BEGIN

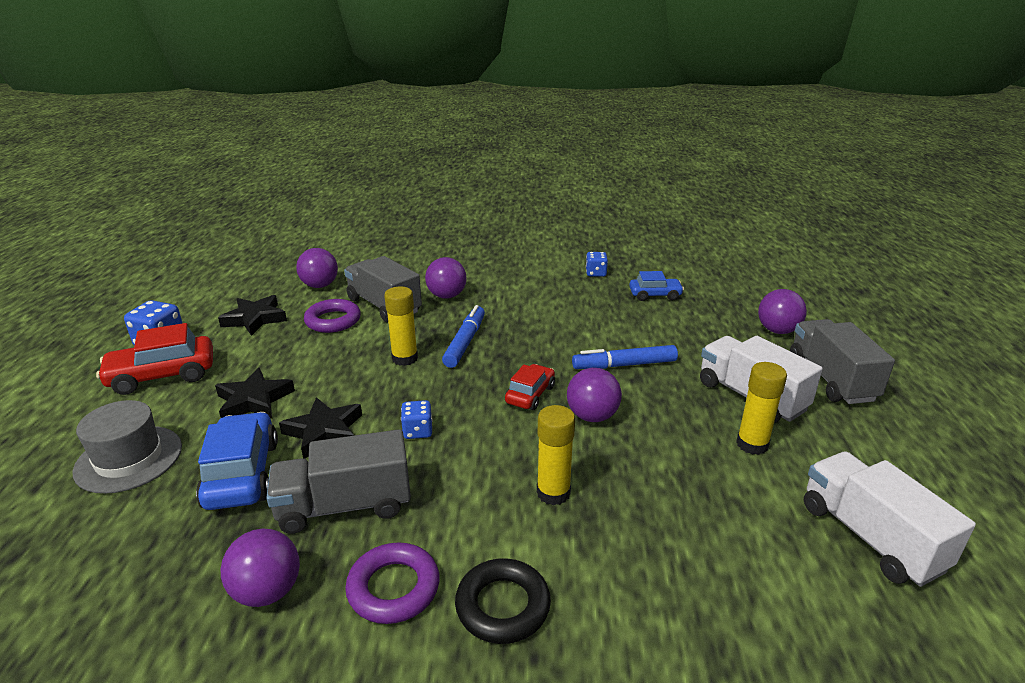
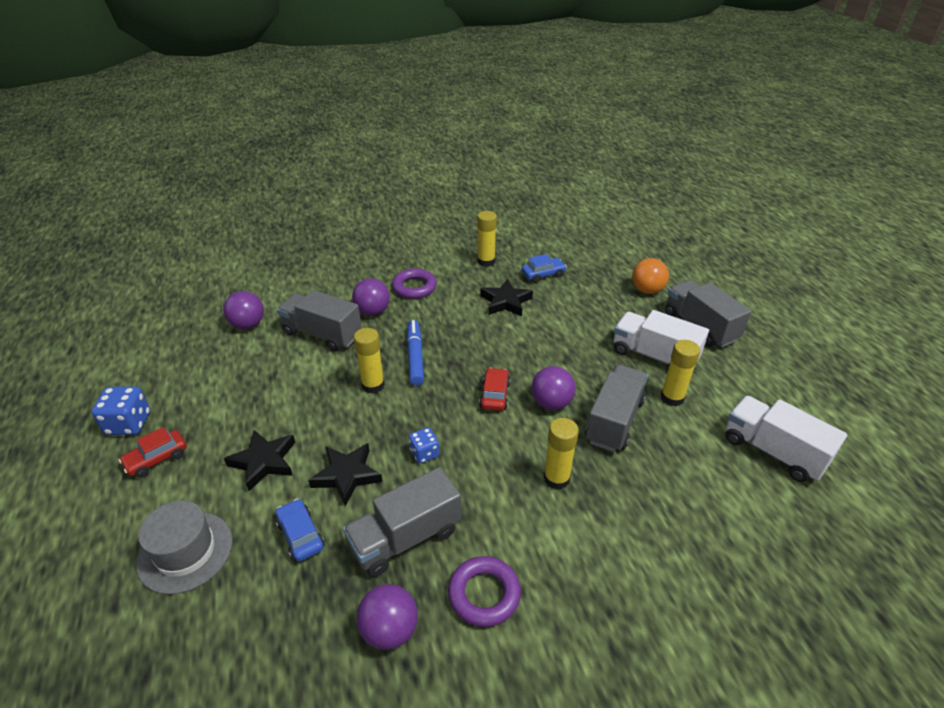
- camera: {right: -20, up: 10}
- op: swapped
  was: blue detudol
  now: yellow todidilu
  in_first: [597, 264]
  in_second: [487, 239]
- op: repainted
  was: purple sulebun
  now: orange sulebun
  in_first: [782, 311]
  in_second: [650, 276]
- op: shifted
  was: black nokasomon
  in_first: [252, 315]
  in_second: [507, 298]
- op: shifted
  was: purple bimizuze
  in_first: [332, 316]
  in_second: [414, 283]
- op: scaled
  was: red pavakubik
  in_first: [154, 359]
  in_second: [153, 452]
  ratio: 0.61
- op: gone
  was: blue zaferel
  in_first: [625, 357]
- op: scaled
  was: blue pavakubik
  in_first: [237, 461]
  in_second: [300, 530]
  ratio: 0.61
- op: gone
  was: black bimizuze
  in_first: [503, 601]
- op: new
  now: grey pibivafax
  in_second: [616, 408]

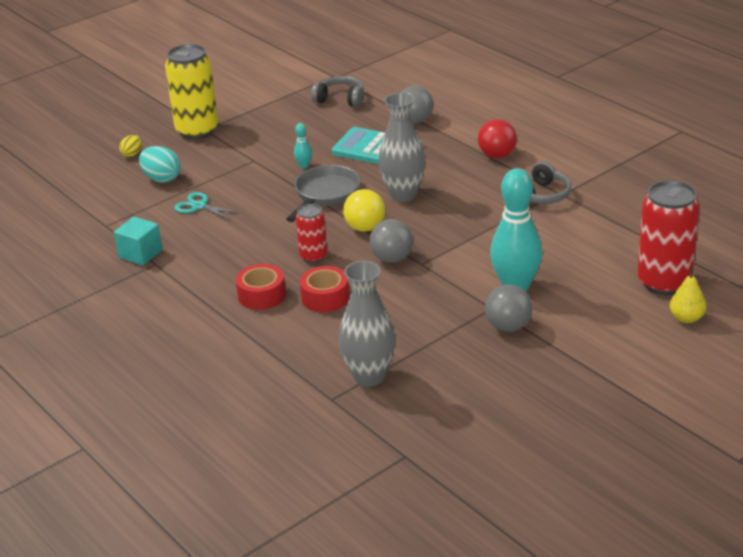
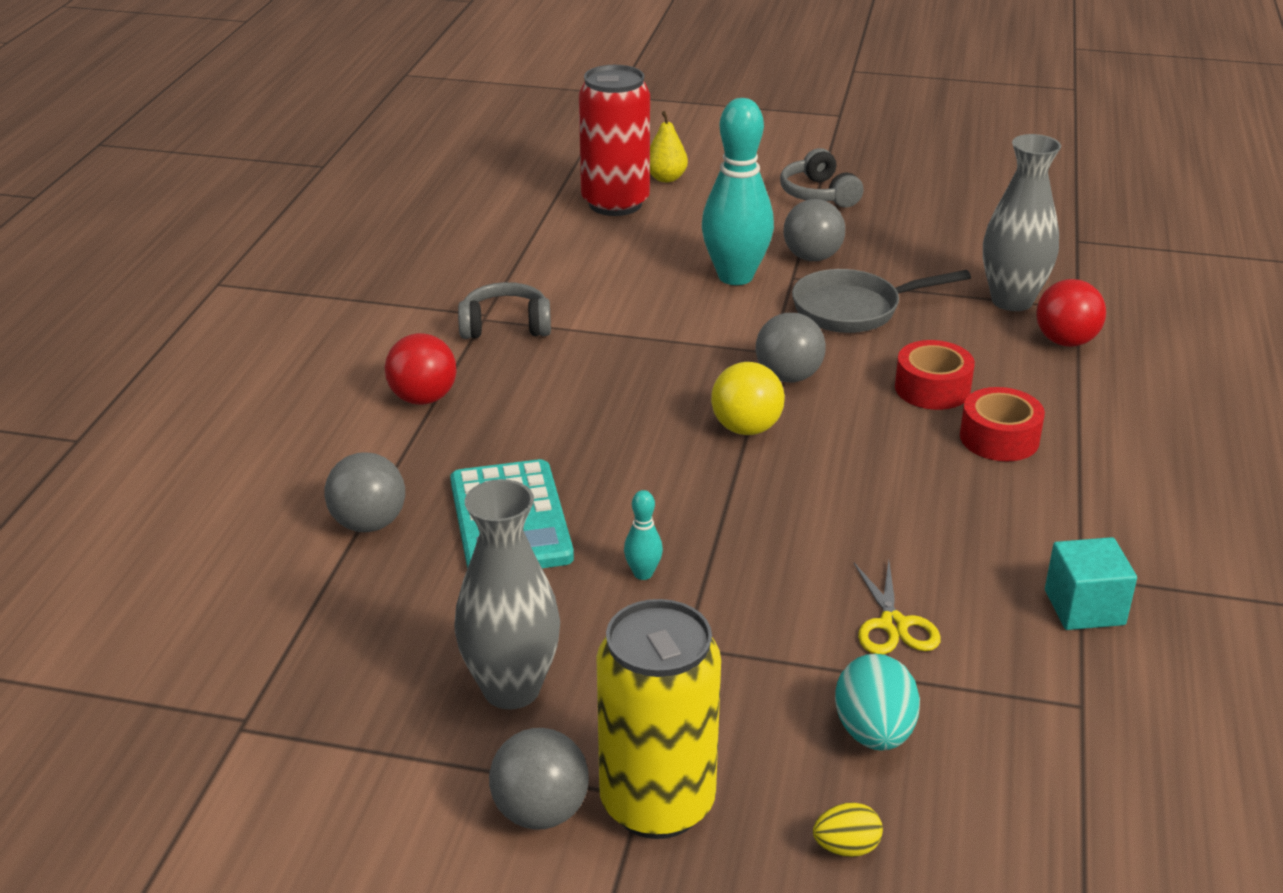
- camera: {right: -130, up: 0}
- op: shifted
  was: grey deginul
  in_first: [337, 91]
  in_second: [822, 177]
- op: shifted
  was: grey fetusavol
  in_first: [402, 147]
  in_second: [507, 594]
- op: shifted
  was: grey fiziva
  in_first: [323, 193]
  in_second: [881, 301]
- op: repainted
  was: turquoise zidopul
  now: yellow zidopul
  in_first: [208, 206]
  in_second: [897, 607]
- op: gone
  was: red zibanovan
  in_first: [311, 233]
- op: new
  now: red sulebun
  in_second: [1071, 313]
- op: new
  now: grey sulebun
  in_second: [539, 779]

END

▶ _The problem_: Copy each line of the entries in which the string "bimizuze" is found.

▶ _Answer below_:
  was: purple bimizuze
  was: black bimizuze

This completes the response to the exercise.